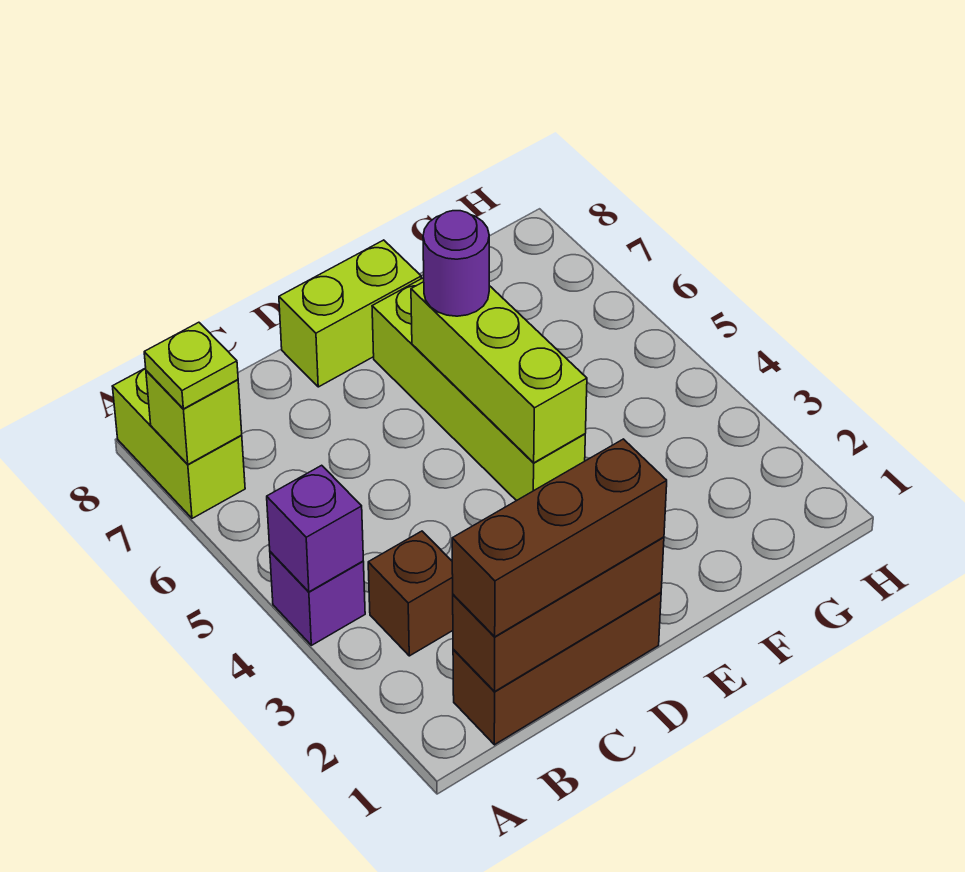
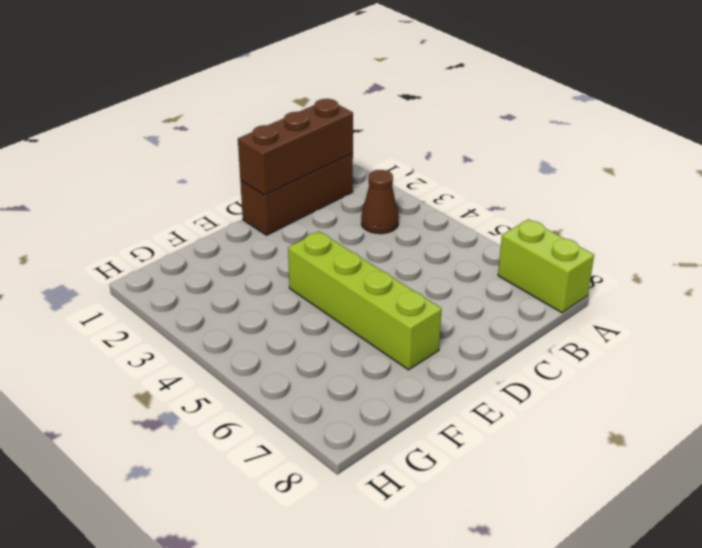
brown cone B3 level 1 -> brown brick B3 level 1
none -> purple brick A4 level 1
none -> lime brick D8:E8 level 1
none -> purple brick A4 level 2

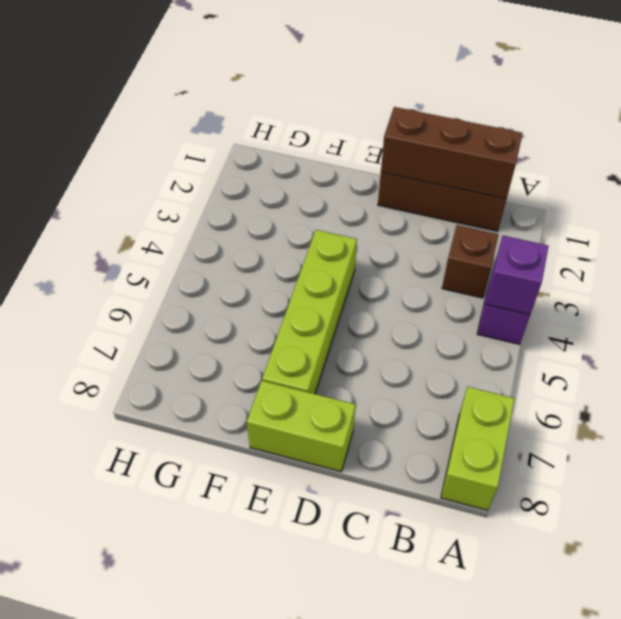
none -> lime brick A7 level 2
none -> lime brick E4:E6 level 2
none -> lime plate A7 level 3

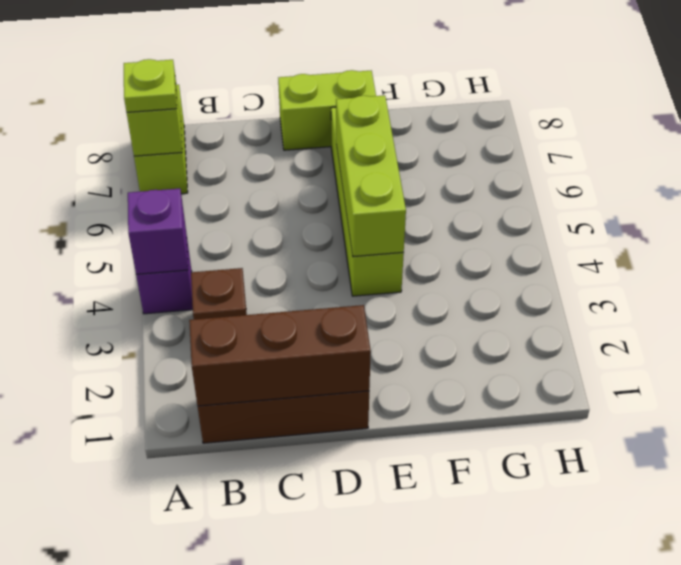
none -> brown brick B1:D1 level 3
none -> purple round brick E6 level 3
---
» **Your instructions**:
An exact copy of every record above is needed, with all pictures left out.

» **Solution to the exercise**:
brown cone B3 level 1 -> brown brick B3 level 1
none -> purple brick A4 level 1
none -> lime brick D8:E8 level 1
none -> purple brick A4 level 2

none -> lime brick A7 level 2
none -> lime brick E4:E6 level 2
none -> lime plate A7 level 3

none -> brown brick B1:D1 level 3
none -> purple round brick E6 level 3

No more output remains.